- **Exercise requirements**
Pull out every line of the items that contains the string "square", matching case exactly.

---- The input

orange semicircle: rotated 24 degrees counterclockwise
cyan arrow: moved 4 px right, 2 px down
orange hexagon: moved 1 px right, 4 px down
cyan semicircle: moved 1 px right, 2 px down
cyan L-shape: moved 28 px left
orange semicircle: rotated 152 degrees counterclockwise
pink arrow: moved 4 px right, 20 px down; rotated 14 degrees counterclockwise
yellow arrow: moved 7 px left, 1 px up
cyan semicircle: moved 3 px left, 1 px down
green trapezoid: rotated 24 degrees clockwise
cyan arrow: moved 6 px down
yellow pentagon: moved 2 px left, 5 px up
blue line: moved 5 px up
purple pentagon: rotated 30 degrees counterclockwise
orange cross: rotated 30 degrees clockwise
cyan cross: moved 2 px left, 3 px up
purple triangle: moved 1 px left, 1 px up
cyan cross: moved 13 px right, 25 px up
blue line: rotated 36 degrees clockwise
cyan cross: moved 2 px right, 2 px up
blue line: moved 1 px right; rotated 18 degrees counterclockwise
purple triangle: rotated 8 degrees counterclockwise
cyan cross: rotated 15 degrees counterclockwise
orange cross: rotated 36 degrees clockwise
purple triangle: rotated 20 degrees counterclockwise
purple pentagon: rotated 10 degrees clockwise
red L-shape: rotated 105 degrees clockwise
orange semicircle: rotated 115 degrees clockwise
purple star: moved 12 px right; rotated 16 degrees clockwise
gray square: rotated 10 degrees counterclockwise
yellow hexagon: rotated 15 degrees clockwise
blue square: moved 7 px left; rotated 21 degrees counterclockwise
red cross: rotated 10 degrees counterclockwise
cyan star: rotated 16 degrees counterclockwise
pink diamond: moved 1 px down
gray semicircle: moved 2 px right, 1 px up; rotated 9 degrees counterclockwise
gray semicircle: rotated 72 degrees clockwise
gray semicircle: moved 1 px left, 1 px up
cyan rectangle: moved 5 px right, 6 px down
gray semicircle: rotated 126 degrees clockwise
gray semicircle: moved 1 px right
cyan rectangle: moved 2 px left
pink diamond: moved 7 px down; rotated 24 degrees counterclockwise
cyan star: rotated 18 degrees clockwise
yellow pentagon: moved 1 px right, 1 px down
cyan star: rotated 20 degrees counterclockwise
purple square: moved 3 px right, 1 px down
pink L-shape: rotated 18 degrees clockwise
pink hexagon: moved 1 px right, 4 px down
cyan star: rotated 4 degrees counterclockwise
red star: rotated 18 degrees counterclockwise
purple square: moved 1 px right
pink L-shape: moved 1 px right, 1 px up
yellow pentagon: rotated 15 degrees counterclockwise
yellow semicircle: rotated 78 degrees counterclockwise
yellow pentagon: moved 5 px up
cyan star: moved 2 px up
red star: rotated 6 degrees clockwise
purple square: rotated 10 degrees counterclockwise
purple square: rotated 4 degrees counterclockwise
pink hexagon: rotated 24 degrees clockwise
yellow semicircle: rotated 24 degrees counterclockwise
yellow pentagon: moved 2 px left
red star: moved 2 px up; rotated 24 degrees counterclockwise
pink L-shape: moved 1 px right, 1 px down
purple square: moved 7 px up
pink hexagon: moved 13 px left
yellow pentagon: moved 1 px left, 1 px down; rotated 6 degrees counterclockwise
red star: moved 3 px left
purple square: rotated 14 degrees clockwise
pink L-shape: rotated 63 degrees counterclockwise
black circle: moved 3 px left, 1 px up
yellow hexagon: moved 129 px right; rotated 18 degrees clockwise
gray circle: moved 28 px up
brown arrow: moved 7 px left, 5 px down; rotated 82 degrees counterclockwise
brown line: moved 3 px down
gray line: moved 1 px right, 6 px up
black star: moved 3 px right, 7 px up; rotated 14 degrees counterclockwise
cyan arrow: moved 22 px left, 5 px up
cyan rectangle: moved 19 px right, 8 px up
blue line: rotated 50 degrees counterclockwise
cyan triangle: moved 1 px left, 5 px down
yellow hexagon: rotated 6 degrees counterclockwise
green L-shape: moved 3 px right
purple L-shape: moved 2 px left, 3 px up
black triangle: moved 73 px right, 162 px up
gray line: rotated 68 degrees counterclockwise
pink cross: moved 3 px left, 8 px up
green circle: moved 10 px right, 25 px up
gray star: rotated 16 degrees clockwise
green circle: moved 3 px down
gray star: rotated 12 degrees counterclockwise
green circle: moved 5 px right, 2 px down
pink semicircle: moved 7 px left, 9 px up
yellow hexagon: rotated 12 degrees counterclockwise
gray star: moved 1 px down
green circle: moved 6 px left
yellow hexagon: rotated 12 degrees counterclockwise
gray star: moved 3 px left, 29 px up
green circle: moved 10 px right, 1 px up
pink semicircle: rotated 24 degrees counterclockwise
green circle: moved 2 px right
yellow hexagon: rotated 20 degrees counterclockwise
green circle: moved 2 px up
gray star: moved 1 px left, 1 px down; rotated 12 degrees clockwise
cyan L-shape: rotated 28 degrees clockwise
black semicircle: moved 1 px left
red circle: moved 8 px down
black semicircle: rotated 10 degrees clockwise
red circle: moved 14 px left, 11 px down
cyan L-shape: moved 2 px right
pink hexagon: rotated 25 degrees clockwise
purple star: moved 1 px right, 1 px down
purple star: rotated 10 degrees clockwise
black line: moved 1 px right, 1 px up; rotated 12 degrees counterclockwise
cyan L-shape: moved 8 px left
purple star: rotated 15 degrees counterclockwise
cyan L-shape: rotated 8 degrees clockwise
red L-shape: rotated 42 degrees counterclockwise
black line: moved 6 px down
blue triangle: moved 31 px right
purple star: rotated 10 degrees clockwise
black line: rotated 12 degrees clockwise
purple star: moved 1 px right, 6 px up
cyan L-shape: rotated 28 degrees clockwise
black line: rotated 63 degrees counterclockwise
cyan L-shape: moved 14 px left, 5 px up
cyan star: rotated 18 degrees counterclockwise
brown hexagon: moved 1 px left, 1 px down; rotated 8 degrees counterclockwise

--------

- **Response to the task**
gray square: rotated 10 degrees counterclockwise
blue square: moved 7 px left; rotated 21 degrees counterclockwise
purple square: moved 3 px right, 1 px down
purple square: moved 1 px right
purple square: rotated 10 degrees counterclockwise
purple square: rotated 4 degrees counterclockwise
purple square: moved 7 px up
purple square: rotated 14 degrees clockwise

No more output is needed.